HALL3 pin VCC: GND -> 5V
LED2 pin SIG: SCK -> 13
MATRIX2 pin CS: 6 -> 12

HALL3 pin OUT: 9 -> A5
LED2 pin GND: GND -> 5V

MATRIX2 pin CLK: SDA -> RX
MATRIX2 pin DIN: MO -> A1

* * *

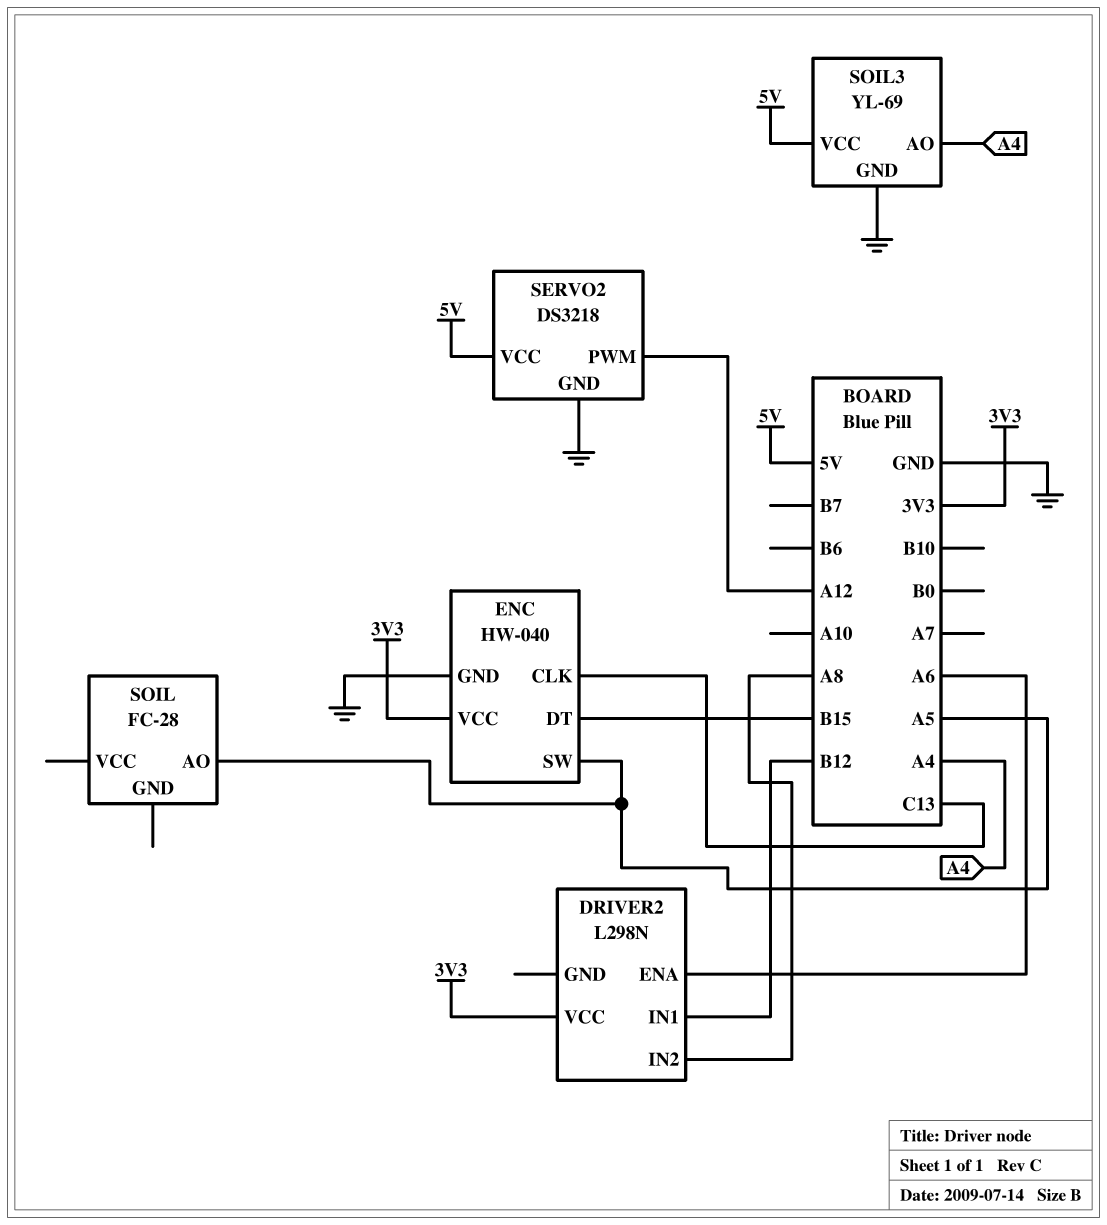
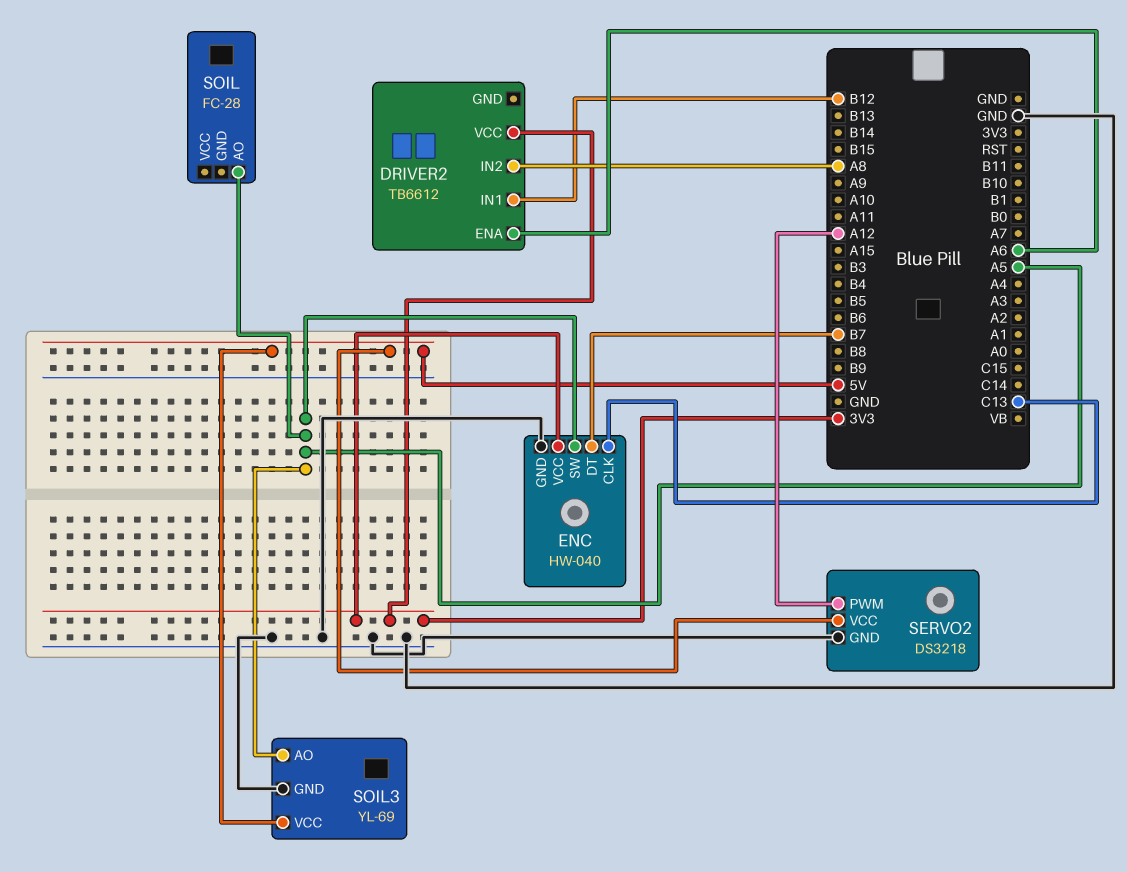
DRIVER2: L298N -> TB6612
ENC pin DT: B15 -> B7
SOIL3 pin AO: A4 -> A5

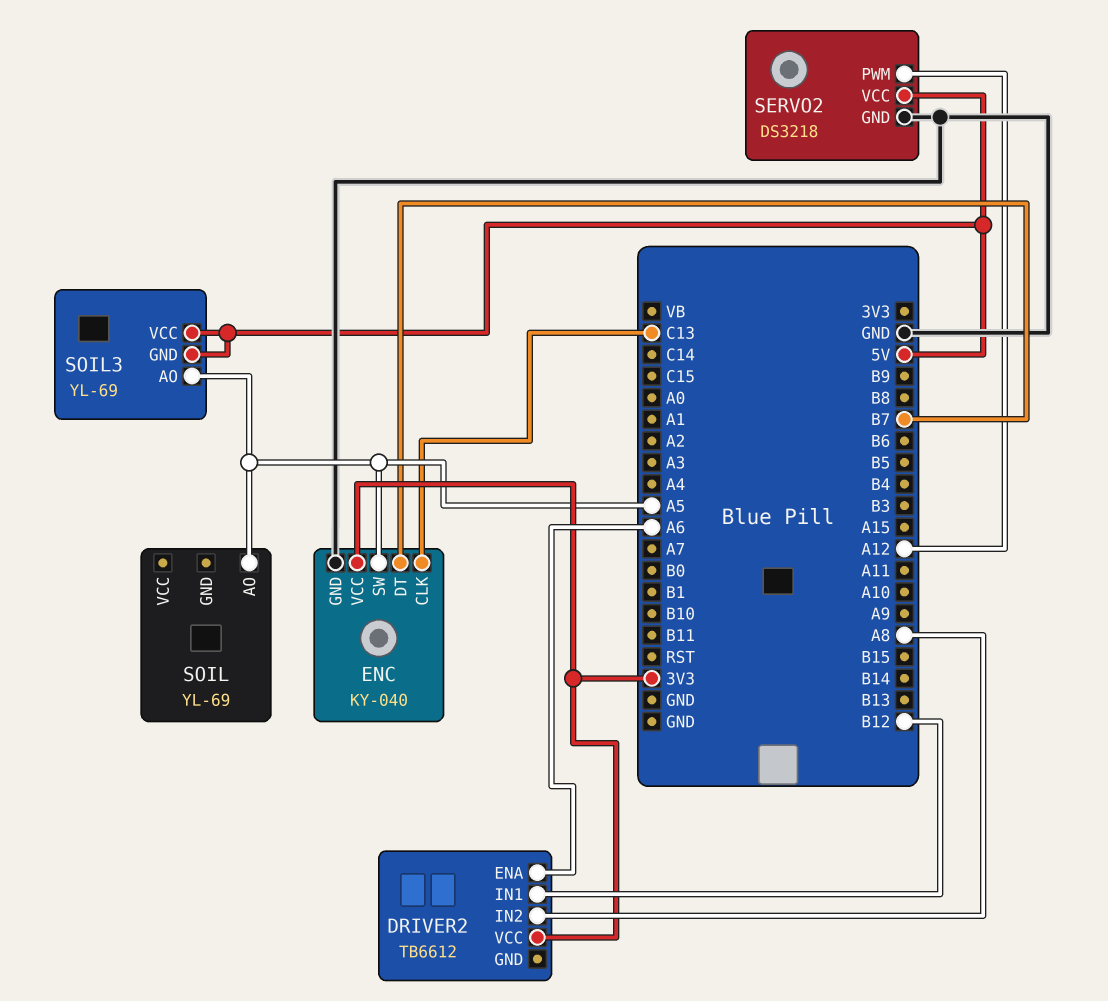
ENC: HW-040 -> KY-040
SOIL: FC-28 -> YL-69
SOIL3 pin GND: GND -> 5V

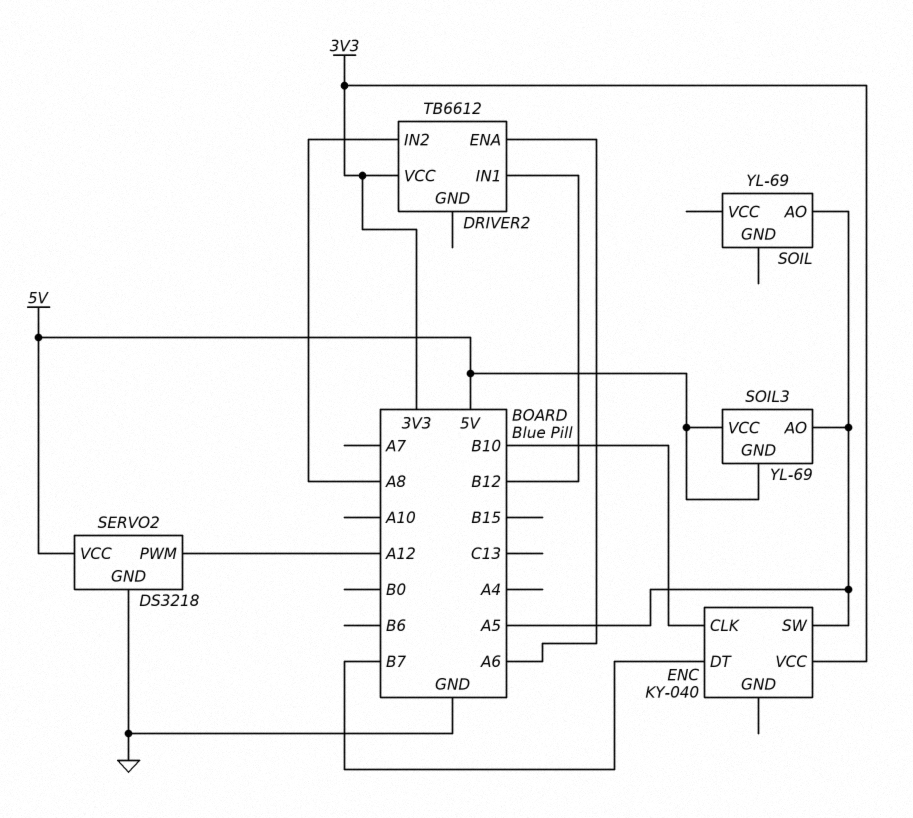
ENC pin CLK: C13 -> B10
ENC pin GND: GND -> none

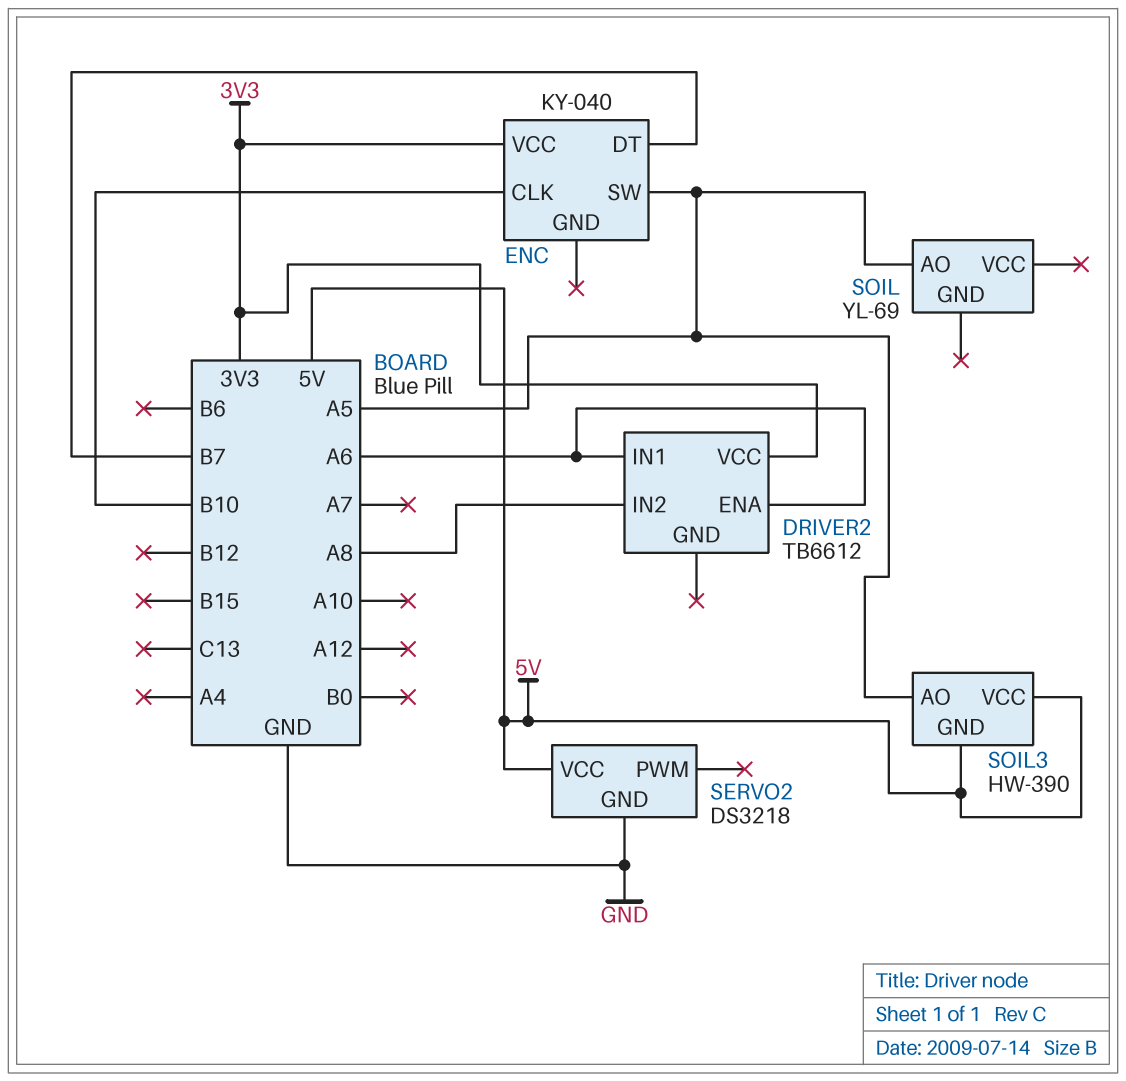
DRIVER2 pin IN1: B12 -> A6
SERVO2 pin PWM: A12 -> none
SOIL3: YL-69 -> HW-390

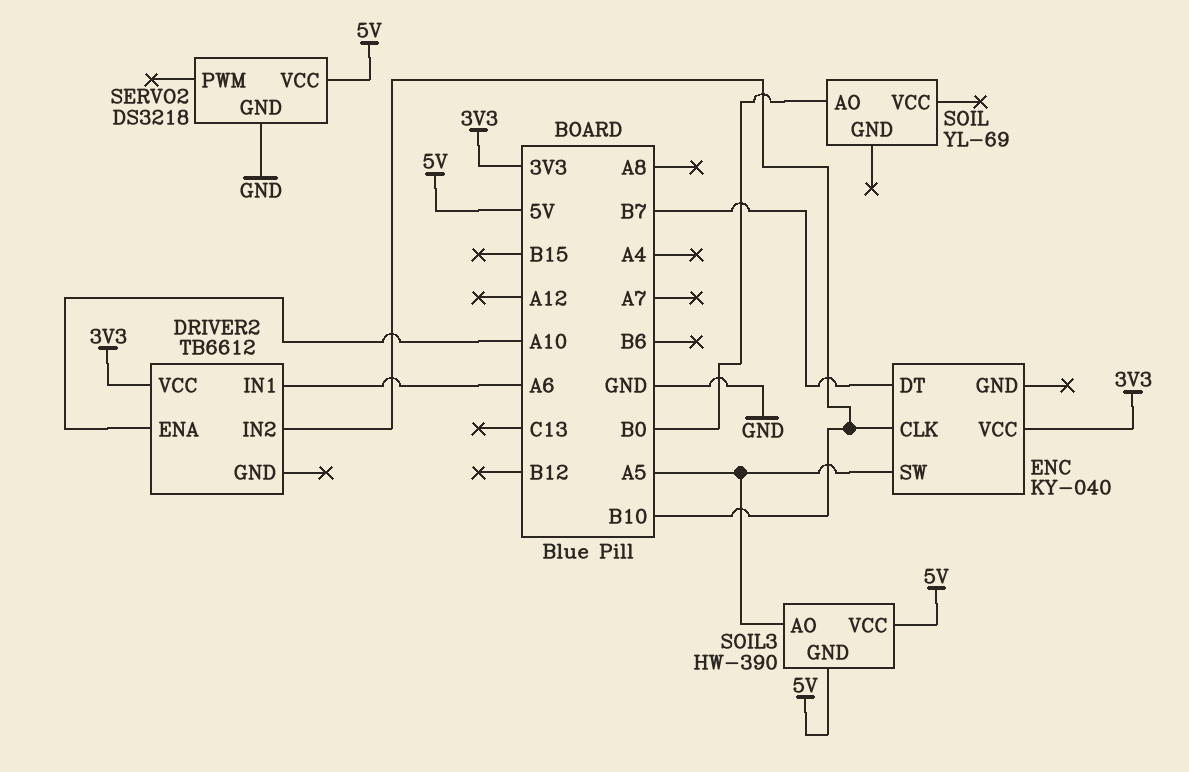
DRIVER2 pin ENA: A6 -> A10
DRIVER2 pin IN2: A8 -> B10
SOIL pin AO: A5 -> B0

* * *

From the listing above, repeat only the lines between the line containing "SERVO2 pin PWM: A12 -> none" and the line containing "SOIL pin AO: A5 -> B0", those two included. Pictures are not part of the copy.

SERVO2 pin PWM: A12 -> none
SOIL3: YL-69 -> HW-390

DRIVER2 pin ENA: A6 -> A10
DRIVER2 pin IN2: A8 -> B10
SOIL pin AO: A5 -> B0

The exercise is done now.